WHAT YOU WILL DO:
Starting at the line with "yellow plate M2:N5" and going on through the line with "lime cone E2 level 2 -> none", reproduce each line in the records below exactly and nothing more.

[SOURCE MATERIAL — start]

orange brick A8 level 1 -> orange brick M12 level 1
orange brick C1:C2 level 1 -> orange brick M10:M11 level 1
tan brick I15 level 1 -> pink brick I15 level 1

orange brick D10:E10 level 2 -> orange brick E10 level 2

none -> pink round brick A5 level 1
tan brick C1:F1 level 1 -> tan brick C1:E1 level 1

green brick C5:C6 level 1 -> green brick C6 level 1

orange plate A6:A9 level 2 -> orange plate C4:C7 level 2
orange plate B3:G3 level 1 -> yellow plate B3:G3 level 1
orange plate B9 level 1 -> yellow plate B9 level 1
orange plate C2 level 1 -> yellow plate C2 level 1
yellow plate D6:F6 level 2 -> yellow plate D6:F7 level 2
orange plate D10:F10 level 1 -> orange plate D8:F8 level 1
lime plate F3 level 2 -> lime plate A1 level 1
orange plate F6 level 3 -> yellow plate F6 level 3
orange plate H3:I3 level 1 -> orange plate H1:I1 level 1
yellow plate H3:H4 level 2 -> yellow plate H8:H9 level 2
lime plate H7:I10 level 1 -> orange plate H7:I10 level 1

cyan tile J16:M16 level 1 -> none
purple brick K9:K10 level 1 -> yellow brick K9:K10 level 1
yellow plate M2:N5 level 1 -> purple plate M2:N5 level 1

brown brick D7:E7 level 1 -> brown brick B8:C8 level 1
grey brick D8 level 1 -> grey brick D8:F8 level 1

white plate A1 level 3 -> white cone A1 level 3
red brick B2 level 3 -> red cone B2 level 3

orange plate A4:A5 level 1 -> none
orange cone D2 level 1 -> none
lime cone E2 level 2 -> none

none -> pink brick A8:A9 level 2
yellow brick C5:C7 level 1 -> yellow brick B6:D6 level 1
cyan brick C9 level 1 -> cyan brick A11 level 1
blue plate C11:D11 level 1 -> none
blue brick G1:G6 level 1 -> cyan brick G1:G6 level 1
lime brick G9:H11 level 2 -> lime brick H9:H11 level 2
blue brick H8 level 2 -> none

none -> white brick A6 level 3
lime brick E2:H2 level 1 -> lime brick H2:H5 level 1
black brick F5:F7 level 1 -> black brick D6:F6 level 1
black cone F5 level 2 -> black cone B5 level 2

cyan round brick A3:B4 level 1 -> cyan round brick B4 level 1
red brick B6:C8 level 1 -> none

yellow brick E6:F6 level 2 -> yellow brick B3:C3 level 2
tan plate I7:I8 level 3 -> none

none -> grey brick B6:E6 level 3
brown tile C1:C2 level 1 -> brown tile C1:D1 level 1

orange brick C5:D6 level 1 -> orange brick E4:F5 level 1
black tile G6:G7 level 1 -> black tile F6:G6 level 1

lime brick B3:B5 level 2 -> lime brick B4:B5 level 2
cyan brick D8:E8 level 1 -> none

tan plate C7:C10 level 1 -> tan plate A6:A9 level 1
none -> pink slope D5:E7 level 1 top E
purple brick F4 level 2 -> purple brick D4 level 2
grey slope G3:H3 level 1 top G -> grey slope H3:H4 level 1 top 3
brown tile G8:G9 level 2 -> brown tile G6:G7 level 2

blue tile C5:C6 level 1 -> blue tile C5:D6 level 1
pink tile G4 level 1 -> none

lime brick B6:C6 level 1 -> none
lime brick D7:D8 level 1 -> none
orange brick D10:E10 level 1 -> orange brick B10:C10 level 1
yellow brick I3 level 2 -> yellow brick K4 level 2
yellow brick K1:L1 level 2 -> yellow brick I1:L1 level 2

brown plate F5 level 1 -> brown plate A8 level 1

[SOURCE MATERIAL — finish]

REPLY TO THE EXERCISE:
yellow plate M2:N5 level 1 -> purple plate M2:N5 level 1

brown brick D7:E7 level 1 -> brown brick B8:C8 level 1
grey brick D8 level 1 -> grey brick D8:F8 level 1

white plate A1 level 3 -> white cone A1 level 3
red brick B2 level 3 -> red cone B2 level 3

orange plate A4:A5 level 1 -> none
orange cone D2 level 1 -> none
lime cone E2 level 2 -> none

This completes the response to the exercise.